What you will do => Beginning with the line below that contains "(99, 227) = (194, 319): yellow" and ending with the line that contains "(291, 353) = (498, 216): purple", copy every line exactly. Copy nothing else.

Source records =>

------------------------

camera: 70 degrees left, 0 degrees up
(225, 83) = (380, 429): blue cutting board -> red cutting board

------------------------

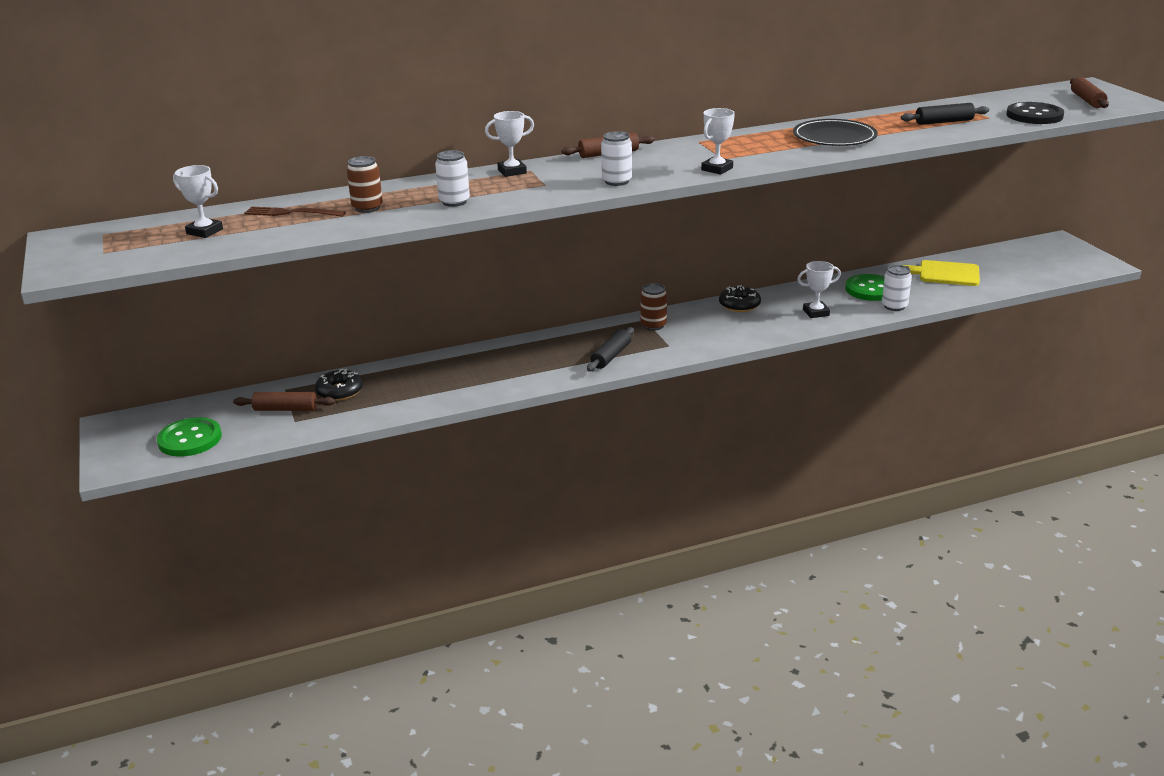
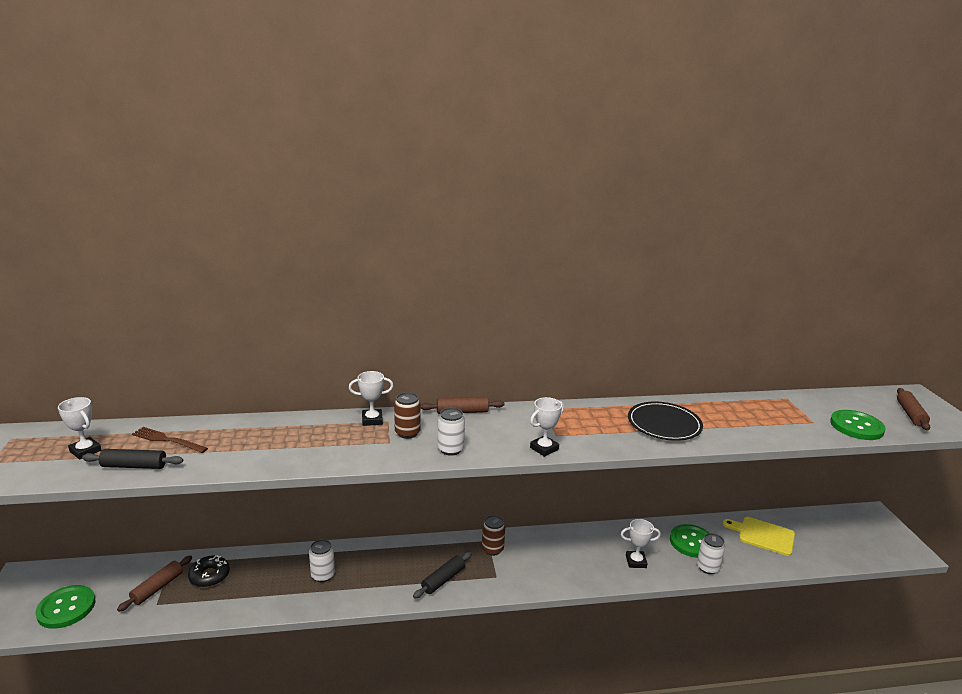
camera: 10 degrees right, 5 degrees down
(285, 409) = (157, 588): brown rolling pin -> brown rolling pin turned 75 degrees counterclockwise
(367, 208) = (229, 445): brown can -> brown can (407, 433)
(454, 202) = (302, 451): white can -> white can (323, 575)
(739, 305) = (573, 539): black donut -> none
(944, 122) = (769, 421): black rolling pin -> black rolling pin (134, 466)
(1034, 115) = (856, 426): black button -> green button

------------------------

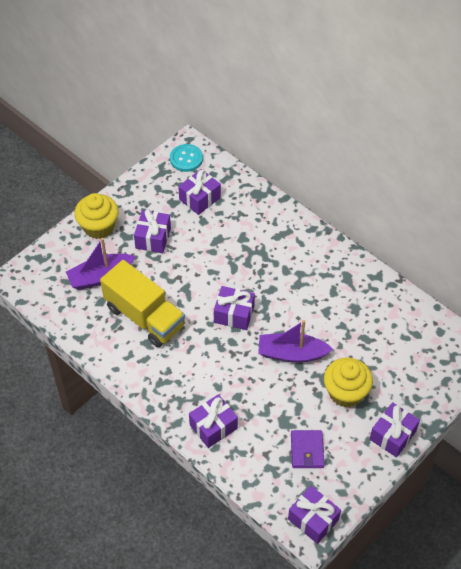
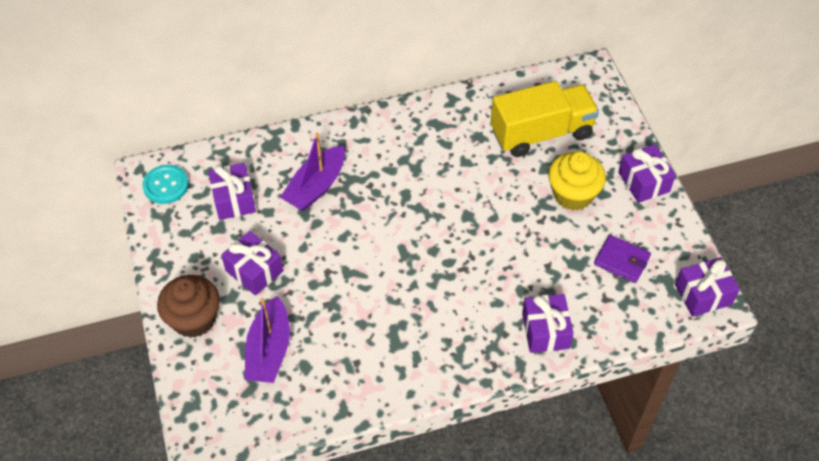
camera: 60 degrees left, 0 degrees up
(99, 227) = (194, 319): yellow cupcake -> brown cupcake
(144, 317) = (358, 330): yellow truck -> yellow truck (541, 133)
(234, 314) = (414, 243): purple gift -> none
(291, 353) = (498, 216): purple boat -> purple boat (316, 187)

------------------------

Task result =>
(99, 227) = (194, 319): yellow cupcake -> brown cupcake
(144, 317) = (358, 330): yellow truck -> yellow truck (541, 133)
(234, 314) = (414, 243): purple gift -> none
(291, 353) = (498, 216): purple boat -> purple boat (316, 187)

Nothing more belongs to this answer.